Extracted data Start Marker

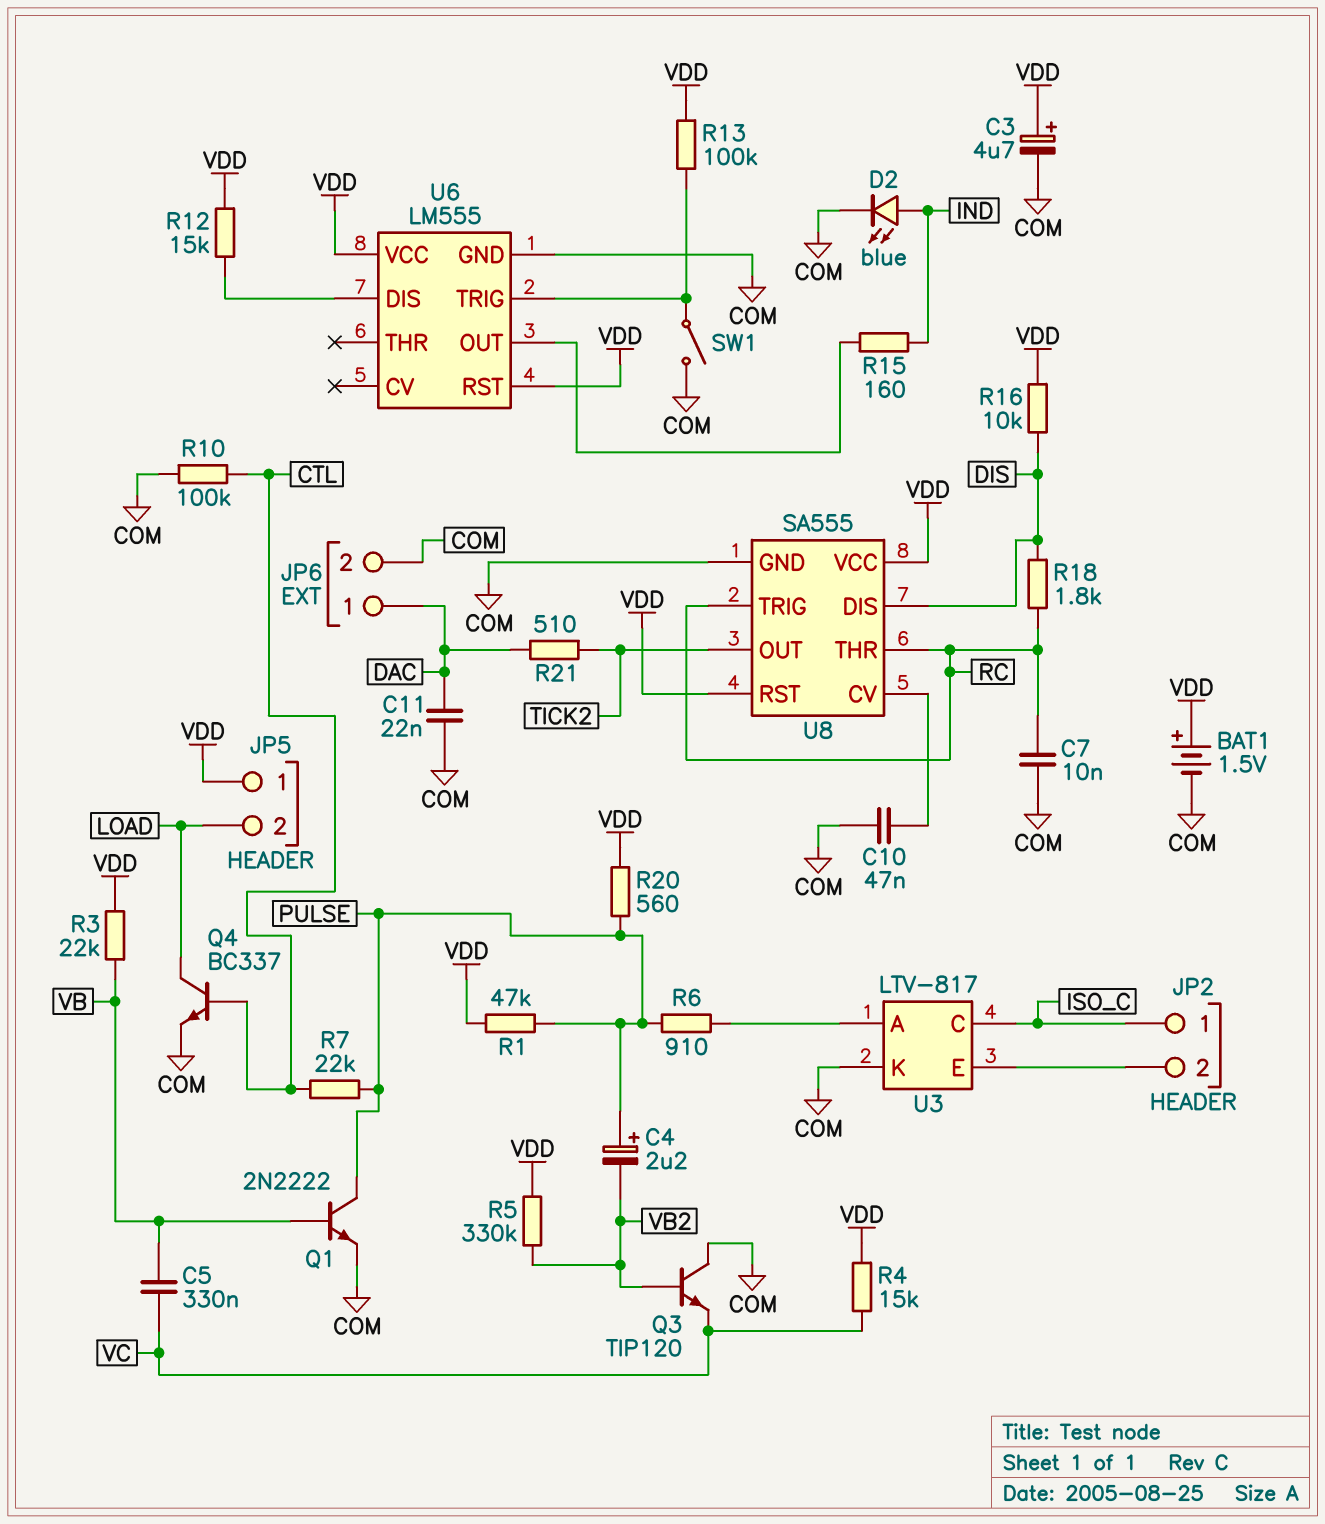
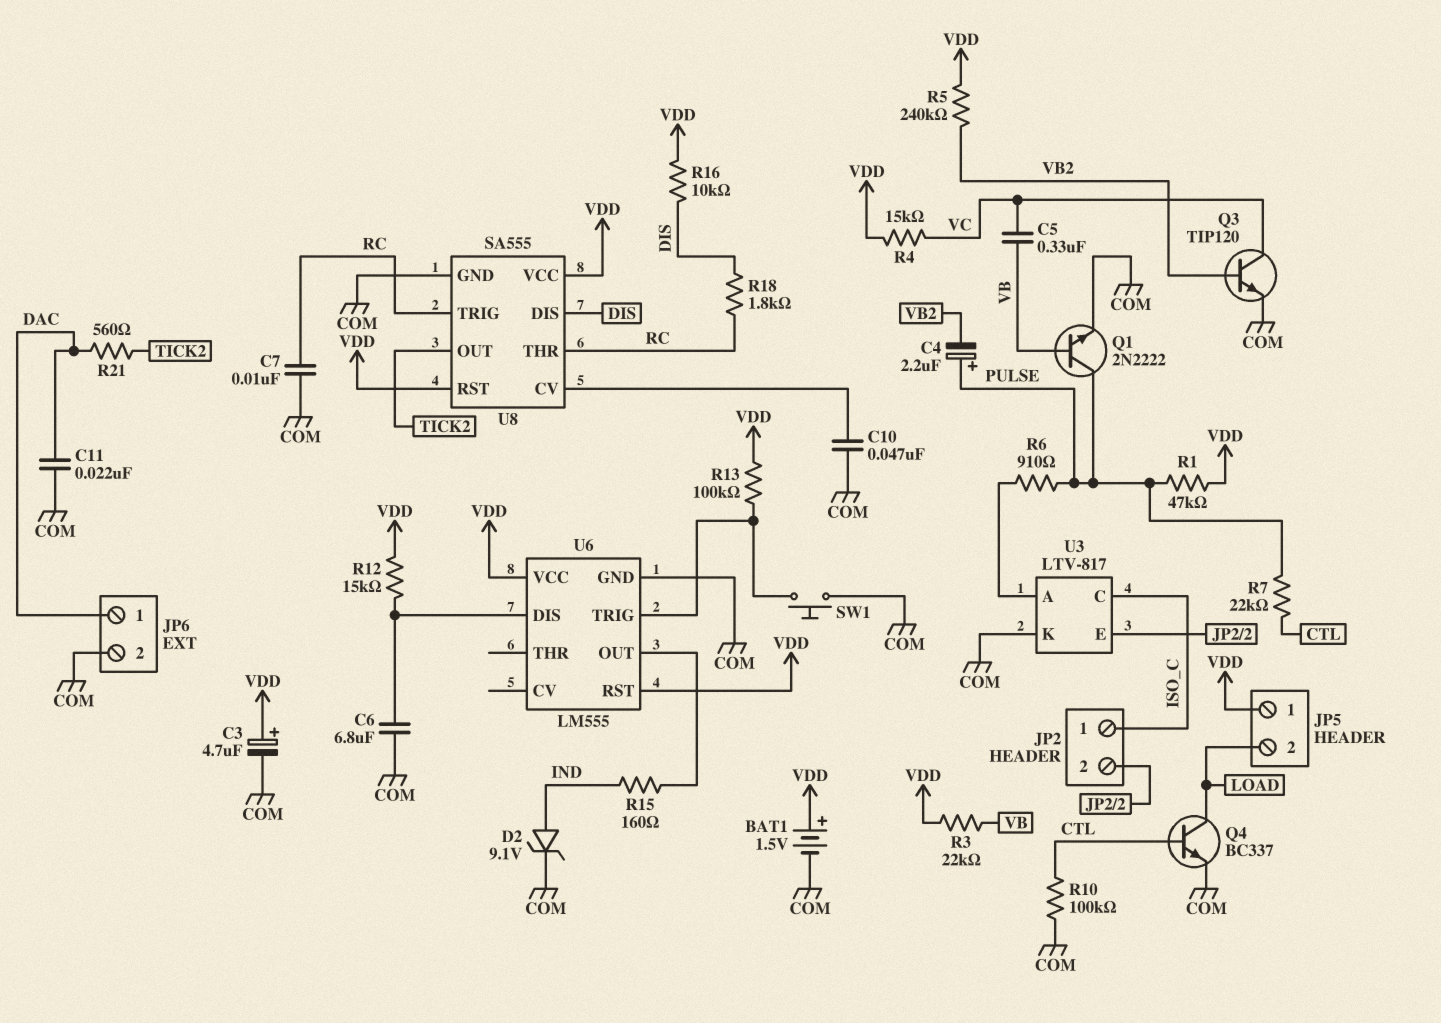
C6: none -> 6.8uF (COM, U6/DIS)
D2: LED blue (A IND, K COM) -> zener 9.1V (A IND, K COM)
Q3: NPN TIP120 (B VB2, C COM, E VC) -> NPN TIP120 (B VB2, C VC, E COM)
R5: 330k (VB2, VDD) -> 240k (VB2, VDD)
R20: 560 (PULSE, VDD) -> none
R21: 510 (DAC, TICK2) -> 560 (DAC, TICK2)
SW1: switch (COM, U6/TRIG) -> button (COM, U6/TRIG)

Extracted data End Marker

◆ **Your instructions**
Reply with exactly the lines above from the one that contains "Q3: NPN TIP120" through the final line of the material, and with nothing else.

◆ **Answer space**
Q3: NPN TIP120 (B VB2, C COM, E VC) -> NPN TIP120 (B VB2, C VC, E COM)
R5: 330k (VB2, VDD) -> 240k (VB2, VDD)
R20: 560 (PULSE, VDD) -> none
R21: 510 (DAC, TICK2) -> 560 (DAC, TICK2)
SW1: switch (COM, U6/TRIG) -> button (COM, U6/TRIG)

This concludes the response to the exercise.